--- Data extract Enclosed Below ---

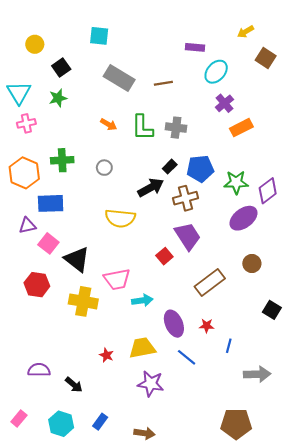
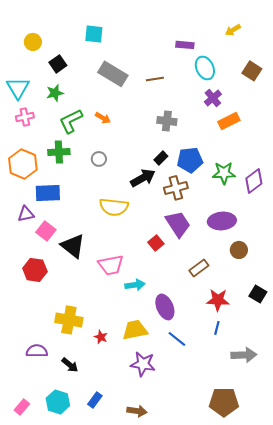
brown square: (266, 58) -> (252, 71), moved
cyan ellipse: (216, 72) -> (205, 68), turned -65
green L-shape: (142, 128) -> (71, 121), moved, turned 64
purple ellipse: (243, 218) -> (222, 221), moved, turned 32
brown rectangle: (210, 282) -> (199, 268), size x0.7
yellow cross: (83, 301) -> (69, 320), moved
red star: (207, 326) -> (218, 300), moved, size x1.6
pink rectangle: (19, 418) -> (22, 407), moved

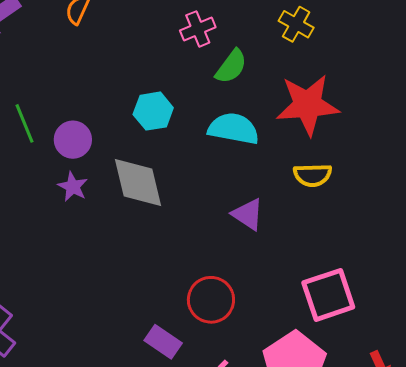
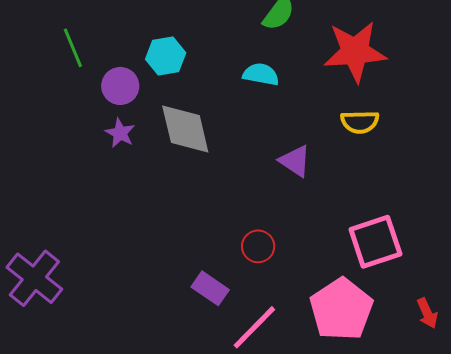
cyan hexagon: (153, 111) -> (166, 56), moved
green line: (25, 123) -> (73, 48), moved
cyan semicircle: (233, 129) -> (261, 74), moved, size x0.7
red circle: (211, 300) -> (258, 246), size x0.7

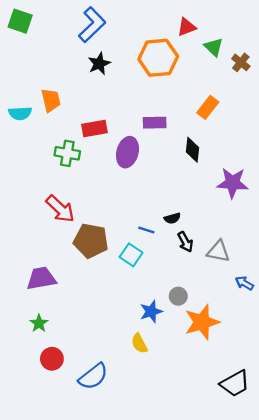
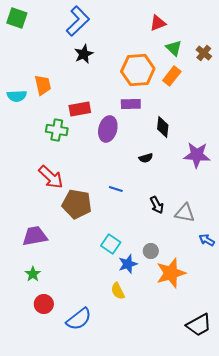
green triangle: (214, 47) -> (174, 48), moved
orange hexagon: (158, 58) -> (138, 70), moved
orange rectangle: (208, 107) -> (172, 76), moved
black semicircle: (172, 218) -> (146, 158), moved
blue line: (146, 230) -> (116, 189), moved
cyan square: (131, 255) -> (111, 244), moved

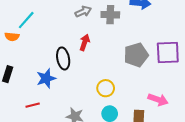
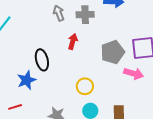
gray arrow: (83, 12) -> (59, 13), turned -84
red arrow: (85, 42) -> (73, 42), moved
pink arrow: (158, 100) -> (134, 74), moved

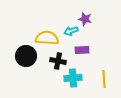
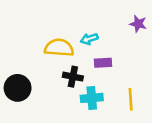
purple star: (85, 19) -> (138, 24), moved
black circle: (26, 56) -> (18, 88), moved

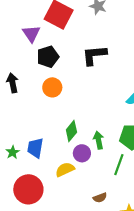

--- End of Enclosed Data extract ---

Repeat each line above exactly as it reads, omitting any pictures.

brown square: (266, 58) -> (252, 71), moved
cyan ellipse: (216, 72) -> (205, 68), turned -65
green L-shape: (142, 128) -> (71, 121), moved, turned 64
purple ellipse: (243, 218) -> (222, 221), moved, turned 32
brown rectangle: (210, 282) -> (199, 268), size x0.7
yellow cross: (83, 301) -> (69, 320), moved
red star: (207, 326) -> (218, 300), moved, size x1.6
pink rectangle: (19, 418) -> (22, 407), moved

cyan hexagon: (153, 111) -> (166, 56), moved
green line: (25, 123) -> (73, 48), moved
cyan semicircle: (233, 129) -> (261, 74), moved, size x0.7
red circle: (211, 300) -> (258, 246), size x0.7

green triangle: (214, 47) -> (174, 48), moved
orange hexagon: (158, 58) -> (138, 70), moved
orange rectangle: (208, 107) -> (172, 76), moved
black semicircle: (172, 218) -> (146, 158), moved
blue line: (146, 230) -> (116, 189), moved
cyan square: (131, 255) -> (111, 244), moved

gray arrow: (83, 12) -> (59, 13), turned -84
red arrow: (85, 42) -> (73, 42), moved
pink arrow: (158, 100) -> (134, 74), moved

purple star: (85, 19) -> (138, 24), moved
black circle: (26, 56) -> (18, 88), moved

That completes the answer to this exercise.